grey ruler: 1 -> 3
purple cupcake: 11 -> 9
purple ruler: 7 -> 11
==
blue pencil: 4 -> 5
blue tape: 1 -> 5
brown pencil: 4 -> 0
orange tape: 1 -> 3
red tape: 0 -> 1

#### [THE PROBLEM]
All that is needed is the exact run of lines above from the line containing "blue tape: 1 -> 5" through the line containing "red tape: 0 -> 1", both of them included.

#### [RESPONSE FOR THIS EXERCISE]
blue tape: 1 -> 5
brown pencil: 4 -> 0
orange tape: 1 -> 3
red tape: 0 -> 1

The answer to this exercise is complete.